**The task:** For the entries below, the expected answer is the line with "red soap dispenser: 3 -> 1", the line with "grey egg: 1 -> 2", and every line between them, exactly as written, and nothing more.

Records from a data source
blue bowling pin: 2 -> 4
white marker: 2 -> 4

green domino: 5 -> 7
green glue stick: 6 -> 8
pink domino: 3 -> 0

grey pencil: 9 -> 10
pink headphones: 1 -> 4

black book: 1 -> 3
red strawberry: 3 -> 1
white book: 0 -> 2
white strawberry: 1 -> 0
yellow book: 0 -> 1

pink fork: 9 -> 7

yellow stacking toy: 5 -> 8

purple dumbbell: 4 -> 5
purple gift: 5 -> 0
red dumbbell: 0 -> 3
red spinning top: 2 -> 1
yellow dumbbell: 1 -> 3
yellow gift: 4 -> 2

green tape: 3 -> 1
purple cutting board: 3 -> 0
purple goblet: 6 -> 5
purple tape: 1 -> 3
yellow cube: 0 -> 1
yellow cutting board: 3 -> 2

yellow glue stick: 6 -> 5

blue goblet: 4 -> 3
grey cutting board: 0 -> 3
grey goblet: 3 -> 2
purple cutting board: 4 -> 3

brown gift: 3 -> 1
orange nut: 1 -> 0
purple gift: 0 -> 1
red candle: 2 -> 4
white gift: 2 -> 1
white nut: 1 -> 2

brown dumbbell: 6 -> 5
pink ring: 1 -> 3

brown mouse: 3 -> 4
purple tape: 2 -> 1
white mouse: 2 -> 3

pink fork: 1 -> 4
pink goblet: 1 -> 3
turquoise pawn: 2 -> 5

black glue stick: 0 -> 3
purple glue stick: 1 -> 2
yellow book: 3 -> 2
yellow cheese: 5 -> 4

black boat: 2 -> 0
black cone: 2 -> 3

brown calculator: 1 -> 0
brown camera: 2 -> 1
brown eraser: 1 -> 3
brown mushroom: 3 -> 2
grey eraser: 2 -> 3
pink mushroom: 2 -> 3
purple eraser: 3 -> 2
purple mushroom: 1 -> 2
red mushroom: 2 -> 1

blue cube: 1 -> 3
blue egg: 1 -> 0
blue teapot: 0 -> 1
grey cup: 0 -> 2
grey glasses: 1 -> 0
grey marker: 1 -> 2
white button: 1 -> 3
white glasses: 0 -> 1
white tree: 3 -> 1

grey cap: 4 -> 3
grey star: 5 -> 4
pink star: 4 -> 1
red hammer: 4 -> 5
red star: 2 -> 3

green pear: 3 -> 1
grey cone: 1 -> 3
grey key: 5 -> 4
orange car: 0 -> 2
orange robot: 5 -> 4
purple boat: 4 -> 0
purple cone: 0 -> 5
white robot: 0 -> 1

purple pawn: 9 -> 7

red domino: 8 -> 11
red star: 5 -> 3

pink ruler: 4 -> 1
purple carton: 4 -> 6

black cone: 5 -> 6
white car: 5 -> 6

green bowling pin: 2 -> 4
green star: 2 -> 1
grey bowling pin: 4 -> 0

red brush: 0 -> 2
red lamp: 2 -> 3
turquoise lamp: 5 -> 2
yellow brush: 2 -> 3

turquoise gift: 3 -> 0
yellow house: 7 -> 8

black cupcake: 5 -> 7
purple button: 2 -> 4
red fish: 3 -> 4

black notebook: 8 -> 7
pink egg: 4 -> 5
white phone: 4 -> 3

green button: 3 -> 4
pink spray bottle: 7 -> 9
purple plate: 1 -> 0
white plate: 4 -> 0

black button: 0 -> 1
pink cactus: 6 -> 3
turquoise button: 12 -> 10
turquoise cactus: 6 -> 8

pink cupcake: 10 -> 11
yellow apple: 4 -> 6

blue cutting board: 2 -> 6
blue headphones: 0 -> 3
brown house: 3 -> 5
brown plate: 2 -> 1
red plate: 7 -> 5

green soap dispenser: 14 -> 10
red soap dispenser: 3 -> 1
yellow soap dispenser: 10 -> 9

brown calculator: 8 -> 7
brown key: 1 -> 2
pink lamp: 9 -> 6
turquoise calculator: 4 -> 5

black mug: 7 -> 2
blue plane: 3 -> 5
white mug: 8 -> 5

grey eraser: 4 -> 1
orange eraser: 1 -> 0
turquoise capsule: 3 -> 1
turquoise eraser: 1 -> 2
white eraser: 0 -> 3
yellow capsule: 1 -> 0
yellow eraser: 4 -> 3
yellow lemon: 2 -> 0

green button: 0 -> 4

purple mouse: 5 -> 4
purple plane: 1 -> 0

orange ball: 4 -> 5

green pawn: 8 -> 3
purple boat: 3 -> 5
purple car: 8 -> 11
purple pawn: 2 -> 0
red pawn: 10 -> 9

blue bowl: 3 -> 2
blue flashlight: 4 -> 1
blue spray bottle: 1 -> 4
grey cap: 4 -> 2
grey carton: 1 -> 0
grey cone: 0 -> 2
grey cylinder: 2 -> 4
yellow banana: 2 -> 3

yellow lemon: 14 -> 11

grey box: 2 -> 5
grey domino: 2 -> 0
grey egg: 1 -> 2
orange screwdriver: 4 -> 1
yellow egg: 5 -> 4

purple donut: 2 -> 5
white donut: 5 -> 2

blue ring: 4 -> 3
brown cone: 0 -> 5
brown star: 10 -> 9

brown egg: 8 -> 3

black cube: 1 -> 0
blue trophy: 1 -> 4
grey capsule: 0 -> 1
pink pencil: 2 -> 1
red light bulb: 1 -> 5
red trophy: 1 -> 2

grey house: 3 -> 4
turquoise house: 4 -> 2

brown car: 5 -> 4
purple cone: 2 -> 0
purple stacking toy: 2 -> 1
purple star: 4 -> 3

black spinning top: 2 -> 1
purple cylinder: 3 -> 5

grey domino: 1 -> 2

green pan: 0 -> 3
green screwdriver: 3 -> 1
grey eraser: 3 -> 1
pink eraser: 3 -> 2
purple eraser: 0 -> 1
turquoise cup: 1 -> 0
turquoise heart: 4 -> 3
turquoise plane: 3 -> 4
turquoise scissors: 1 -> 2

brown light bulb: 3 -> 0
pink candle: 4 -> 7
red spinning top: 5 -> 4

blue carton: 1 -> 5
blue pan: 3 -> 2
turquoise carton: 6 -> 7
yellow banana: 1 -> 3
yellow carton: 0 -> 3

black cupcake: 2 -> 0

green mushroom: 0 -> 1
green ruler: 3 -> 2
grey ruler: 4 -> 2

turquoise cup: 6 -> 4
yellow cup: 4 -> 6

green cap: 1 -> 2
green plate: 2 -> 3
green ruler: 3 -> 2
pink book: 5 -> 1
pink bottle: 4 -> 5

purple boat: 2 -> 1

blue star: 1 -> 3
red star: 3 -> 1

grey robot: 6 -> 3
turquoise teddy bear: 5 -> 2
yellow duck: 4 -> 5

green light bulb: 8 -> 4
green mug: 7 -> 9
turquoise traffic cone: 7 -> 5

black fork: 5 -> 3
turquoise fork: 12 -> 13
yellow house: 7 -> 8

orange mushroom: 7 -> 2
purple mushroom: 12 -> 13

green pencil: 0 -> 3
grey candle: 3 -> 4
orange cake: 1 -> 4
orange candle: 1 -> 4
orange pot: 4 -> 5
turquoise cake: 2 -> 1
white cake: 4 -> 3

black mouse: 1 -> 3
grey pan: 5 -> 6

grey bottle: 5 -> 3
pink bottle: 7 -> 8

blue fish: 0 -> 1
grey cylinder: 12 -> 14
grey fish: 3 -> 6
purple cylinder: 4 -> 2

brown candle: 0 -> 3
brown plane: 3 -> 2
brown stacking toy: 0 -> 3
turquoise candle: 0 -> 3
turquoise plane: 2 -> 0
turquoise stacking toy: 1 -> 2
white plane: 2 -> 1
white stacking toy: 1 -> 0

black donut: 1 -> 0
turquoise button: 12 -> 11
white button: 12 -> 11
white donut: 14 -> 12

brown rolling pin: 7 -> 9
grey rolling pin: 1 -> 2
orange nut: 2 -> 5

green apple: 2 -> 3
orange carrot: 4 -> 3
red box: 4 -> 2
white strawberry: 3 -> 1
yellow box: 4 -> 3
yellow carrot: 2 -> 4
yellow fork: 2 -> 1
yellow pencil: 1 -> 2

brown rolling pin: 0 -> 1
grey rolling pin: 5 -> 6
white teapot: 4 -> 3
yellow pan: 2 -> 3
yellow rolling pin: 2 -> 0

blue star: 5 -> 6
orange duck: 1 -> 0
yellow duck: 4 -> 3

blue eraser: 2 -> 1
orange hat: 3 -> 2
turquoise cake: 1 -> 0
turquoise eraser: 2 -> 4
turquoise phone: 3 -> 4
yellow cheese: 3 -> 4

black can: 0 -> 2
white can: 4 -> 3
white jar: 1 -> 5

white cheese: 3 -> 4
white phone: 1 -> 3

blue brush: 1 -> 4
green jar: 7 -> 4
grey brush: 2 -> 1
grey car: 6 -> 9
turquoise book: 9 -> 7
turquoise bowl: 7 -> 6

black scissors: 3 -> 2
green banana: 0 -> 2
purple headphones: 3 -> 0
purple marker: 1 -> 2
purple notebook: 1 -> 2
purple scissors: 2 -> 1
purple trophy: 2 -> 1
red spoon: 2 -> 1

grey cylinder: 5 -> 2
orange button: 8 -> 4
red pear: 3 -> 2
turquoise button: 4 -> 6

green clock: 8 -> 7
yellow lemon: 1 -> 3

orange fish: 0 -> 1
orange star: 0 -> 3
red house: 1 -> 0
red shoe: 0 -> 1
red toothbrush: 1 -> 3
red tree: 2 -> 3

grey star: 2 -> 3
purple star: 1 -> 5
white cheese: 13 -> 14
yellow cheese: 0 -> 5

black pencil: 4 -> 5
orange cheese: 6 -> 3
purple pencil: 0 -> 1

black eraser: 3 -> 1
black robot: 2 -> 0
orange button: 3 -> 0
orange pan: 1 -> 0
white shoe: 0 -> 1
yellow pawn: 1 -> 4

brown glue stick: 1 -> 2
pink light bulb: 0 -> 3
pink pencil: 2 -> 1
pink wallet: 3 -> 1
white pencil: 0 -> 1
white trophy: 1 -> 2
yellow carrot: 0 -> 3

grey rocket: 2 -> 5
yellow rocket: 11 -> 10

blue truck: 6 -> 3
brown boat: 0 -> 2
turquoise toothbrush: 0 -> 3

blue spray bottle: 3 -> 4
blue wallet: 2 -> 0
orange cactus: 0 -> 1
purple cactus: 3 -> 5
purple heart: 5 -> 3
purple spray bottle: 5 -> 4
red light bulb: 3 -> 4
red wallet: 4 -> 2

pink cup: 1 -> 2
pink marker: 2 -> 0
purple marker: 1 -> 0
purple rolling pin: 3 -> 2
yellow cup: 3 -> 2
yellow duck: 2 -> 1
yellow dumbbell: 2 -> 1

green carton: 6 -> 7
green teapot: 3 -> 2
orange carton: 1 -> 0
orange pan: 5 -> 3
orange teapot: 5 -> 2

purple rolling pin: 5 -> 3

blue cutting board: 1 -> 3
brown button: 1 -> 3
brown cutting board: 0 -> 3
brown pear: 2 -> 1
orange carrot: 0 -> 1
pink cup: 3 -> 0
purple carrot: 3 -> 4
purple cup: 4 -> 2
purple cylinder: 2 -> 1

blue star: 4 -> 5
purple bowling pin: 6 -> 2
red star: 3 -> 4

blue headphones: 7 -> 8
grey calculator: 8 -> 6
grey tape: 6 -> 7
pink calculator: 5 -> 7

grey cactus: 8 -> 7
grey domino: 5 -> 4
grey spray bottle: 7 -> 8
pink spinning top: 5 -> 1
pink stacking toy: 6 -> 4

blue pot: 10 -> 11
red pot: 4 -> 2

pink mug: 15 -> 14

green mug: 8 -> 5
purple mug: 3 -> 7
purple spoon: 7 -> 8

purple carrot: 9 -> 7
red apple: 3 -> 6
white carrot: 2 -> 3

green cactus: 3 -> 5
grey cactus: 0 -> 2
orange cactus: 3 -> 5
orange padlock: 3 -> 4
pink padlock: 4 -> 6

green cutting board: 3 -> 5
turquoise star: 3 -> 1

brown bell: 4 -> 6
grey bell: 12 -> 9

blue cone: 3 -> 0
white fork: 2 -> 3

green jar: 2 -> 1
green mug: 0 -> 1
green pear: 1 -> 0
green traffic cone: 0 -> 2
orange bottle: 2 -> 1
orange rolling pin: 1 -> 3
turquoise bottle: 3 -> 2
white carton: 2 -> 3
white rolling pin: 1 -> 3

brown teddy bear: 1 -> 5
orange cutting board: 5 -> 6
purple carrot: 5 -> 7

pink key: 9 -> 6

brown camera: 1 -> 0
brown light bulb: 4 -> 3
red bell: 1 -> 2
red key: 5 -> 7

**Exercise output:**
red soap dispenser: 3 -> 1
yellow soap dispenser: 10 -> 9

brown calculator: 8 -> 7
brown key: 1 -> 2
pink lamp: 9 -> 6
turquoise calculator: 4 -> 5

black mug: 7 -> 2
blue plane: 3 -> 5
white mug: 8 -> 5

grey eraser: 4 -> 1
orange eraser: 1 -> 0
turquoise capsule: 3 -> 1
turquoise eraser: 1 -> 2
white eraser: 0 -> 3
yellow capsule: 1 -> 0
yellow eraser: 4 -> 3
yellow lemon: 2 -> 0

green button: 0 -> 4

purple mouse: 5 -> 4
purple plane: 1 -> 0

orange ball: 4 -> 5

green pawn: 8 -> 3
purple boat: 3 -> 5
purple car: 8 -> 11
purple pawn: 2 -> 0
red pawn: 10 -> 9

blue bowl: 3 -> 2
blue flashlight: 4 -> 1
blue spray bottle: 1 -> 4
grey cap: 4 -> 2
grey carton: 1 -> 0
grey cone: 0 -> 2
grey cylinder: 2 -> 4
yellow banana: 2 -> 3

yellow lemon: 14 -> 11

grey box: 2 -> 5
grey domino: 2 -> 0
grey egg: 1 -> 2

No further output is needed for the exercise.